■ Exercise objective ■
Only the lines below, from the one with "451,269,521,321 to 420,295,477,346" through the one with "542,549,594,607 to 746,250,779,298", are to be written out, exactly.

■ Extracted data ■

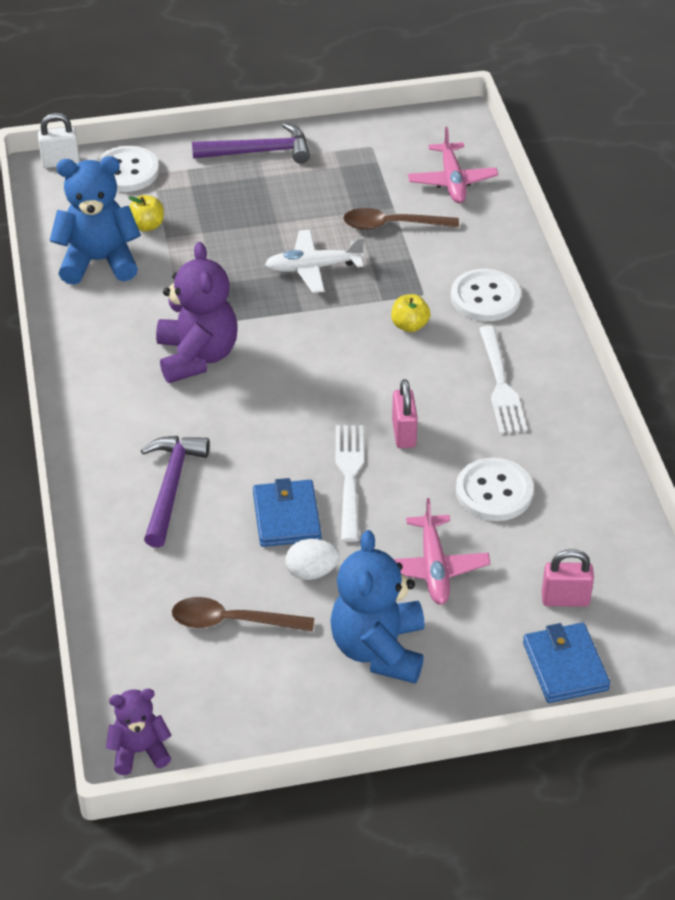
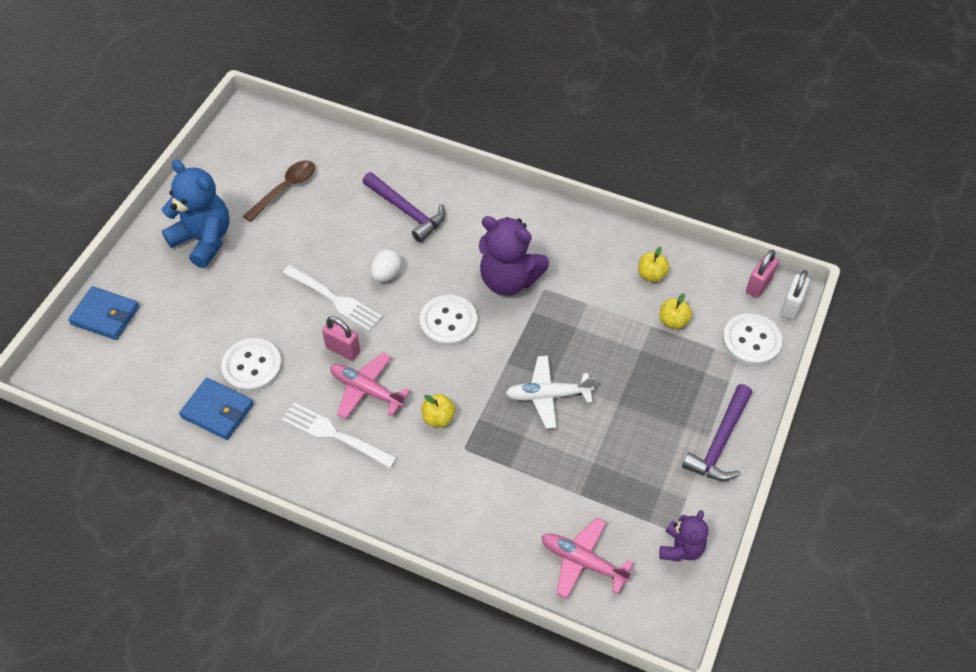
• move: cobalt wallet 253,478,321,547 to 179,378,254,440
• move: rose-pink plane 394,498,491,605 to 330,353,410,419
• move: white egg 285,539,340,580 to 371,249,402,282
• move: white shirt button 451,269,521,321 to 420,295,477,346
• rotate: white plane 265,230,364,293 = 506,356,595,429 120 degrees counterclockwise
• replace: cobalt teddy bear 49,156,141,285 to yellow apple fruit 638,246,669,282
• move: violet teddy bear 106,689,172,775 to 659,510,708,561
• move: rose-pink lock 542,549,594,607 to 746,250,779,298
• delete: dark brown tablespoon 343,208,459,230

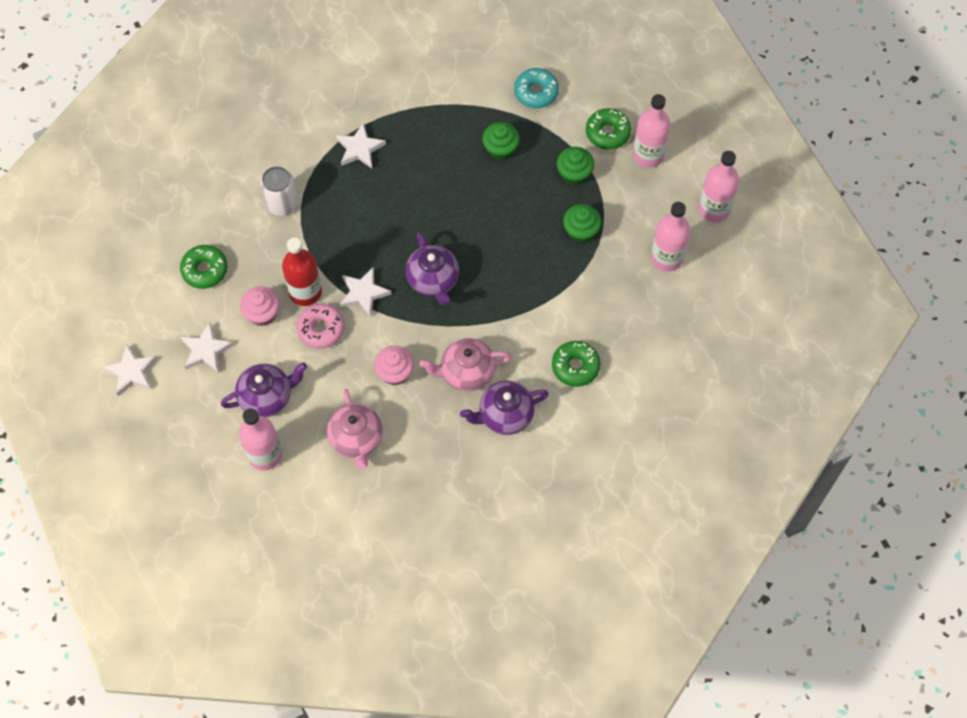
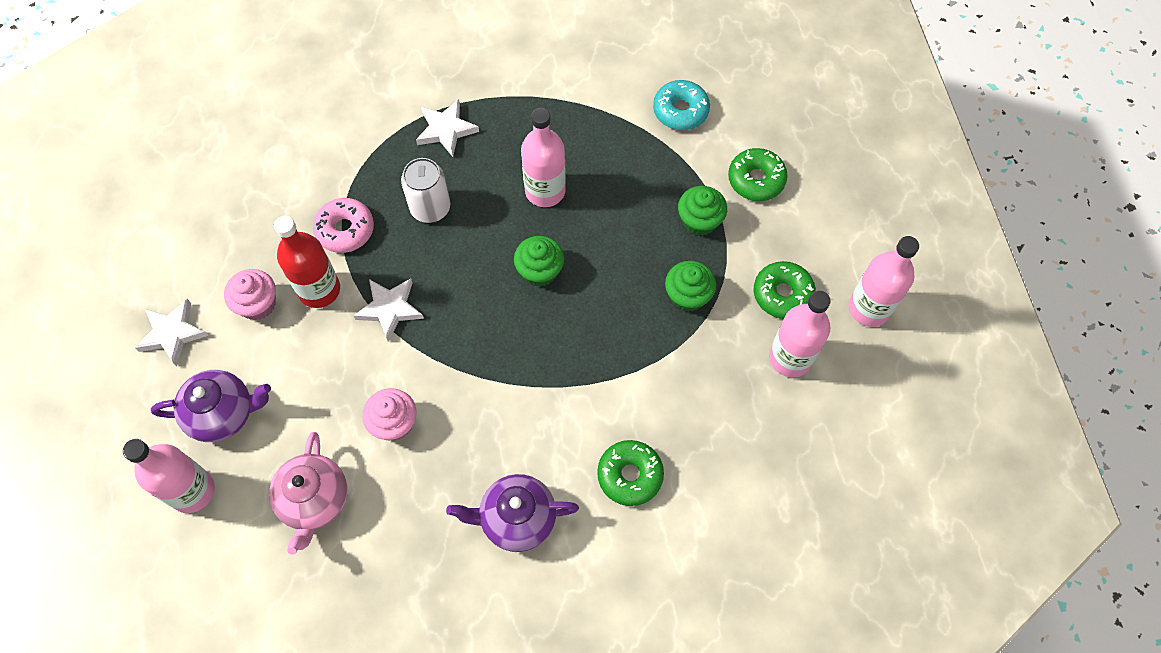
• move: rose-pink doughnut 297,304,345,349 to 313,198,374,253
• move: white tin 260,166,298,216 to 401,158,450,223
• move: leaf-green cupcake 482,122,520,160 to 514,236,564,287
• move: rose-pink bottle 633,94,671,168 to 521,108,566,207
• move: leaf-green doughnut 180,245,228,289 to 754,261,816,319
• delete: white five-pointed star 103,344,157,396
• delete: violet teapot 406,232,459,305
• delete: rose-pink teapot 420,338,511,392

■ Solution ■
• move: white shirt button 451,269,521,321 to 420,295,477,346
• rotate: white plane 265,230,364,293 = 506,356,595,429 120 degrees counterclockwise
• replace: cobalt teddy bear 49,156,141,285 to yellow apple fruit 638,246,669,282
• move: violet teddy bear 106,689,172,775 to 659,510,708,561
• move: rose-pink lock 542,549,594,607 to 746,250,779,298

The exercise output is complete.